How to complete this task:
Return only the number of lines in the entries below that hold the word "counterclockwise".

Data provided START

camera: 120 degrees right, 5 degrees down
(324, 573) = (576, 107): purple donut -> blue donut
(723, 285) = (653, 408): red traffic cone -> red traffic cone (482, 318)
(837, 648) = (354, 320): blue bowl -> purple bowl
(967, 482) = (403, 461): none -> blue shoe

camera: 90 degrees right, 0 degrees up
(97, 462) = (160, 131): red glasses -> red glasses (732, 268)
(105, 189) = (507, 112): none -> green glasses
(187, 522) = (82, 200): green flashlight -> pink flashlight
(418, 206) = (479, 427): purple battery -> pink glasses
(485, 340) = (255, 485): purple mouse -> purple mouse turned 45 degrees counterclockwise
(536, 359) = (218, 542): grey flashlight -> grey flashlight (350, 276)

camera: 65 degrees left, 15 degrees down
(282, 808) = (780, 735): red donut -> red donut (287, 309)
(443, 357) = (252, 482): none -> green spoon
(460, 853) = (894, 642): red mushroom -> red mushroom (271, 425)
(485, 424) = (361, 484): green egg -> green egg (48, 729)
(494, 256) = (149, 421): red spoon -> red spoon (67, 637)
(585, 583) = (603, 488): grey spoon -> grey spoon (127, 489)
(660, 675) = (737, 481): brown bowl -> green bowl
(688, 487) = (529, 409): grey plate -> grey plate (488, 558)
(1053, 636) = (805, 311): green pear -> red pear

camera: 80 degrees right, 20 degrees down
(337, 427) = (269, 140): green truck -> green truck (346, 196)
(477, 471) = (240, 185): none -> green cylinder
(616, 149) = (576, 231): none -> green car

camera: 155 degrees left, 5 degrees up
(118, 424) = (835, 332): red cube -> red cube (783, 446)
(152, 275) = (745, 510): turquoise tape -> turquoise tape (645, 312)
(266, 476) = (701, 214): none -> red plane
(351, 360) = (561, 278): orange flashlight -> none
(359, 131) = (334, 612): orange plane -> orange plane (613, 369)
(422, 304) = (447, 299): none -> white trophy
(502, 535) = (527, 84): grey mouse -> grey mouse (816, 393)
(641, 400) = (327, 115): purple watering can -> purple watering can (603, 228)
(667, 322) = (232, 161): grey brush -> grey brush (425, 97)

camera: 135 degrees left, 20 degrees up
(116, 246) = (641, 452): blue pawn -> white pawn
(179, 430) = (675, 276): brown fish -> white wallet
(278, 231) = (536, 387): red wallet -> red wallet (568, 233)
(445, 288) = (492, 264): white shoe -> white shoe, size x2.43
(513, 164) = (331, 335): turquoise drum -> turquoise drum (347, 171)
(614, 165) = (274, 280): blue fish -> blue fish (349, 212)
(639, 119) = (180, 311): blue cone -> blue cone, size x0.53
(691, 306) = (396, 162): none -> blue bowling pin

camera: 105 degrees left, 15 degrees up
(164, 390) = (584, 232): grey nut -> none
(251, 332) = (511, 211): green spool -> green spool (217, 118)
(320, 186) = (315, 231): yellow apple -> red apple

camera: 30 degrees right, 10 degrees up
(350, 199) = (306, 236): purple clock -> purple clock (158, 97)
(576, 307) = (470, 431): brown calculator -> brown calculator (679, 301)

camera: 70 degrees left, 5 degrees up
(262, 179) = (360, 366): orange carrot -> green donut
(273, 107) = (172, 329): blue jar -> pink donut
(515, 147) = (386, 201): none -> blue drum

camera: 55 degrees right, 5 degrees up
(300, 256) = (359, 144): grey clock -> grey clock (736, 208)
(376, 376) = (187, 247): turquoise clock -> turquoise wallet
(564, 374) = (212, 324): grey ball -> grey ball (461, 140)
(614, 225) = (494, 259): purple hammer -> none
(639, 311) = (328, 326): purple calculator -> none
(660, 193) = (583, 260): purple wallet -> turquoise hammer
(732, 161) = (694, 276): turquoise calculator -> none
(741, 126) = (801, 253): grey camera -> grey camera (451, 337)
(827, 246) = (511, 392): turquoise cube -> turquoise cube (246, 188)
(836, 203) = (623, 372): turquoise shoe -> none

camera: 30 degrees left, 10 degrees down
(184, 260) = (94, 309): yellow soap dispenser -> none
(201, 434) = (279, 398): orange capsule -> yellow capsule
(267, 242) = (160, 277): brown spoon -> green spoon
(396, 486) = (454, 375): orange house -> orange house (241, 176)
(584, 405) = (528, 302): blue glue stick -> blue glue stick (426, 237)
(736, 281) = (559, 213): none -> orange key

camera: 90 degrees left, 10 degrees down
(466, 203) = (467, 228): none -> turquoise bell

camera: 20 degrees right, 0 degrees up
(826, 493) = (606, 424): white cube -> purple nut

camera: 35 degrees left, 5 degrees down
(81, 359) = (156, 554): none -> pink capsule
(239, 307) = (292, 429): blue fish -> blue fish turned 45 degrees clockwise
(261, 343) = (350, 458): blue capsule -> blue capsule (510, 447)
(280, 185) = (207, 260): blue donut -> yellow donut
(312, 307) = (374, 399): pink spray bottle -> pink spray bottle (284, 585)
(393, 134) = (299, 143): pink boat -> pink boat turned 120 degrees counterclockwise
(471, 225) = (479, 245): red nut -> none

Data provided END

Task answer:
2